Return every line below in which "RFID" appears.
··· Records provided ···
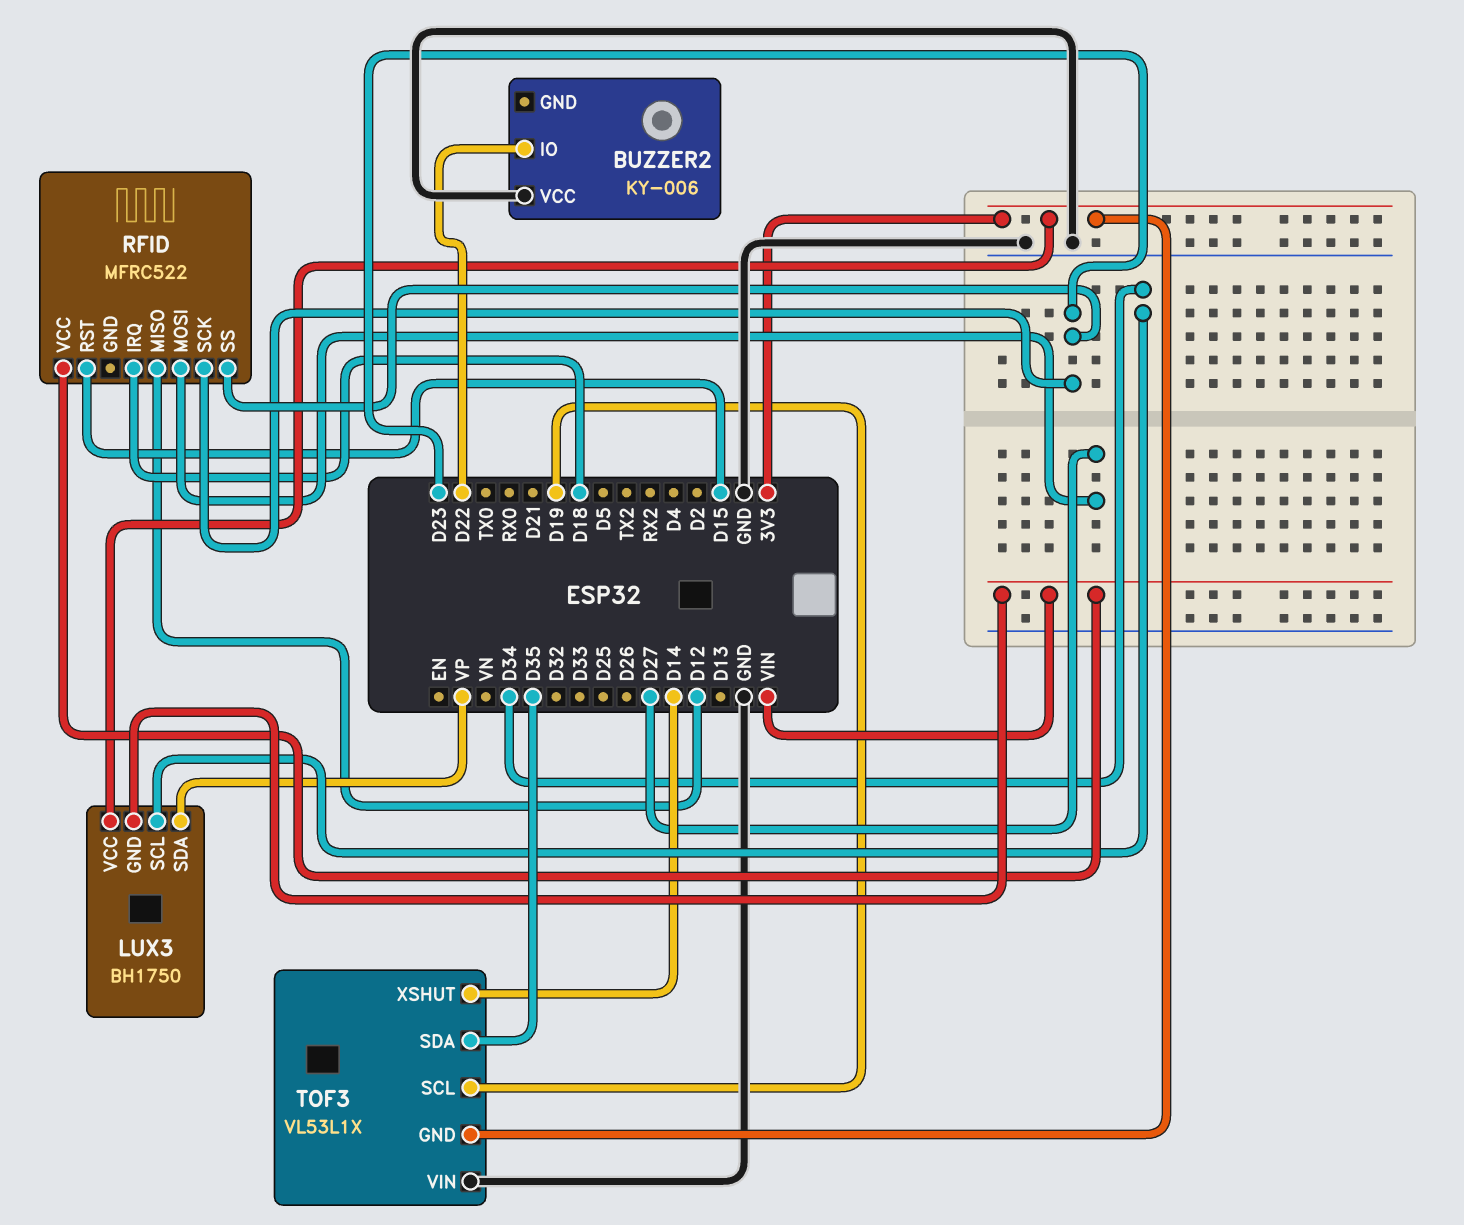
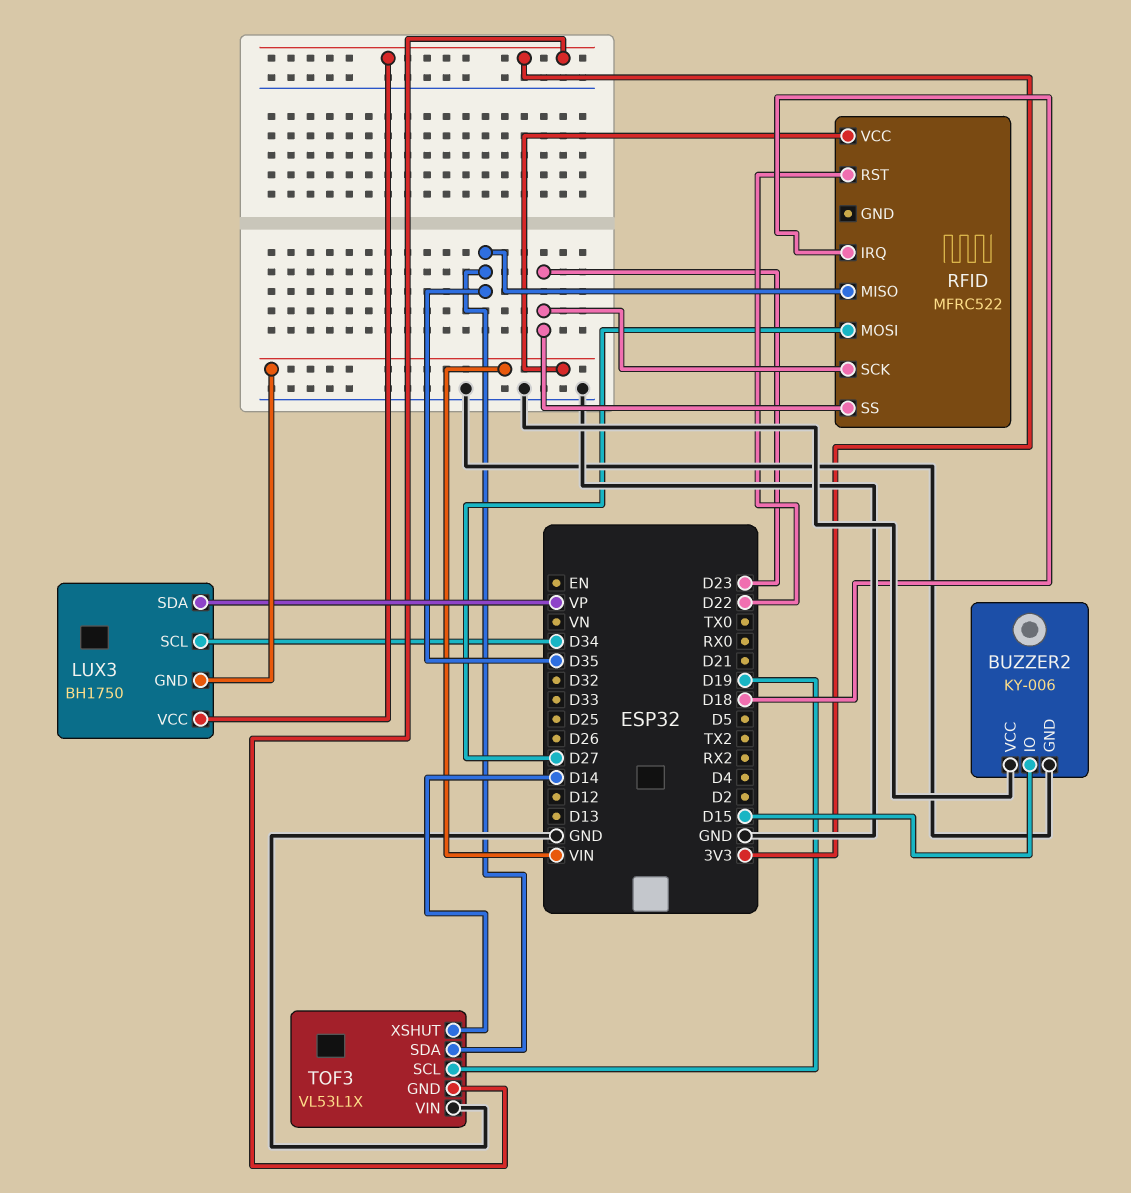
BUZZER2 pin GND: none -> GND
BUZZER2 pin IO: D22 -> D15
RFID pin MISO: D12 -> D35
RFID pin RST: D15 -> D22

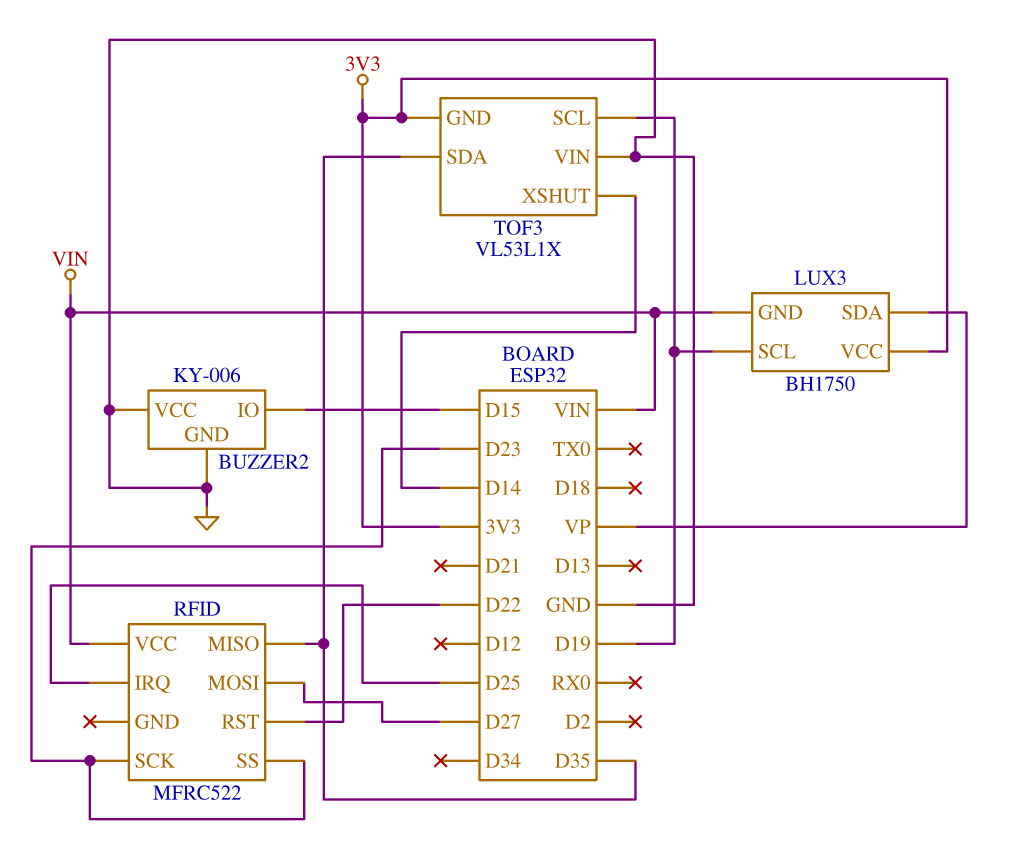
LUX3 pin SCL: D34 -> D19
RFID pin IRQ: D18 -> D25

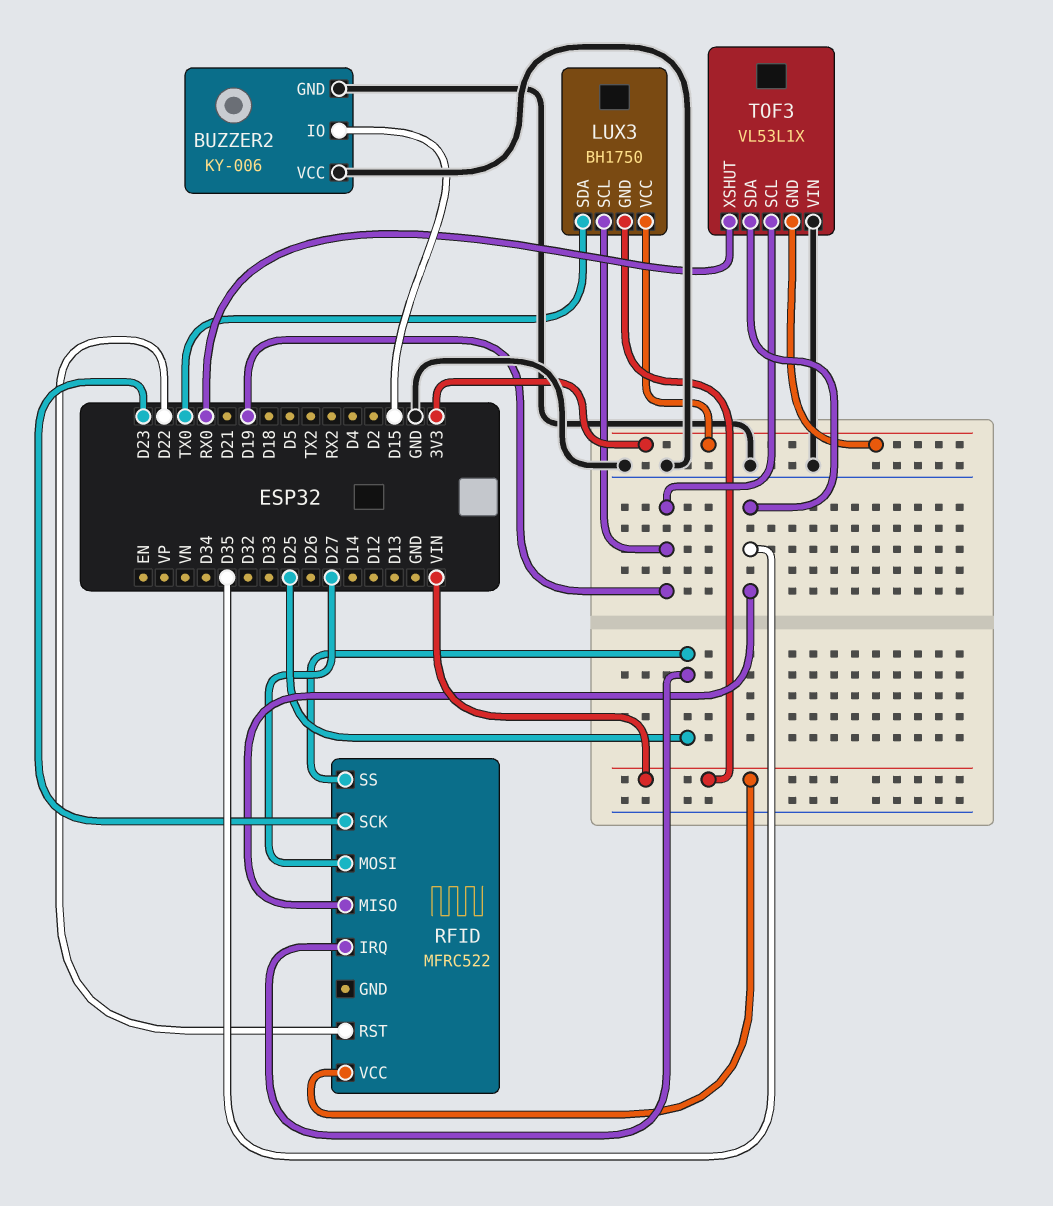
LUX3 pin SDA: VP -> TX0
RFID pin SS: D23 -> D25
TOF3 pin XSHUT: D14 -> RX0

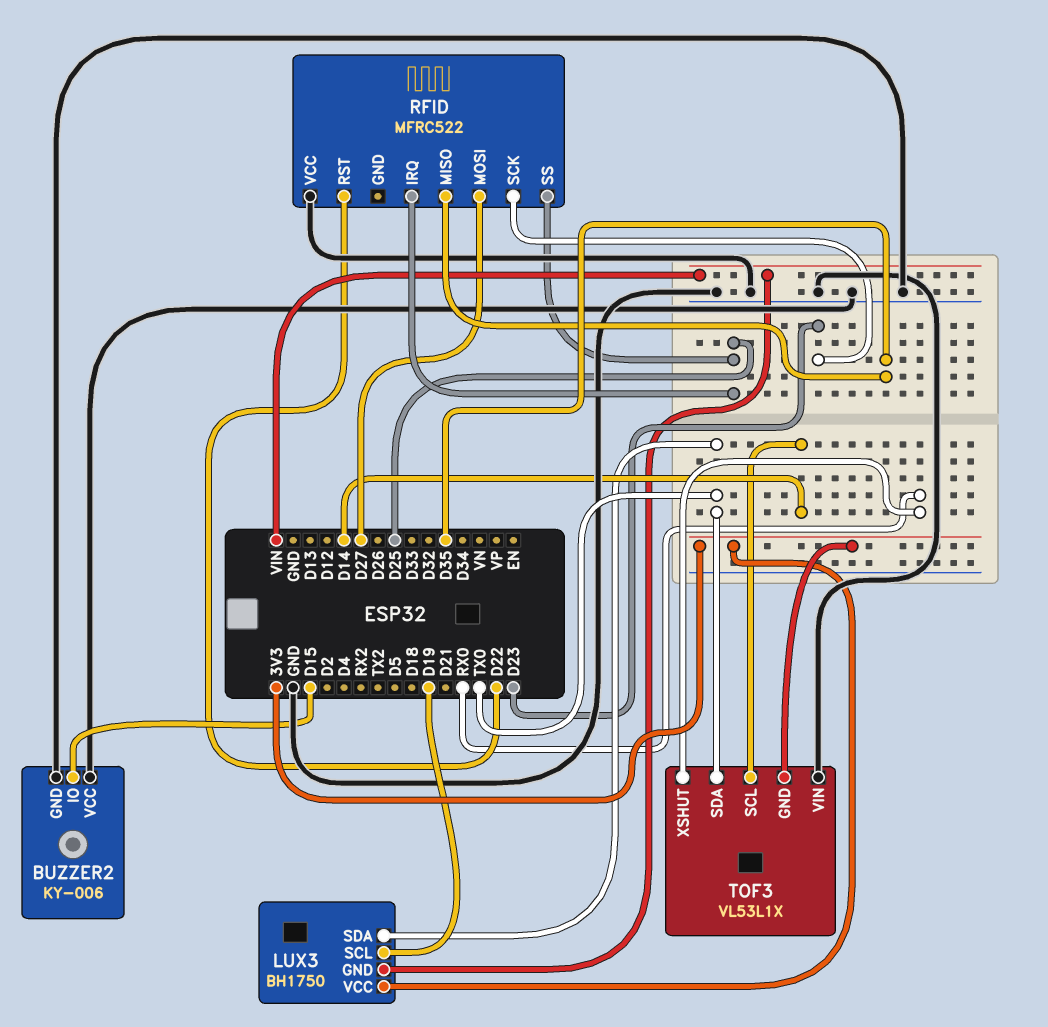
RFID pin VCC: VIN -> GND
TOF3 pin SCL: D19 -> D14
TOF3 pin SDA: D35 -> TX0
···
> _Solution to this exercise_
RFID pin MISO: D12 -> D35
RFID pin RST: D15 -> D22
RFID pin IRQ: D18 -> D25
RFID pin SS: D23 -> D25
RFID pin VCC: VIN -> GND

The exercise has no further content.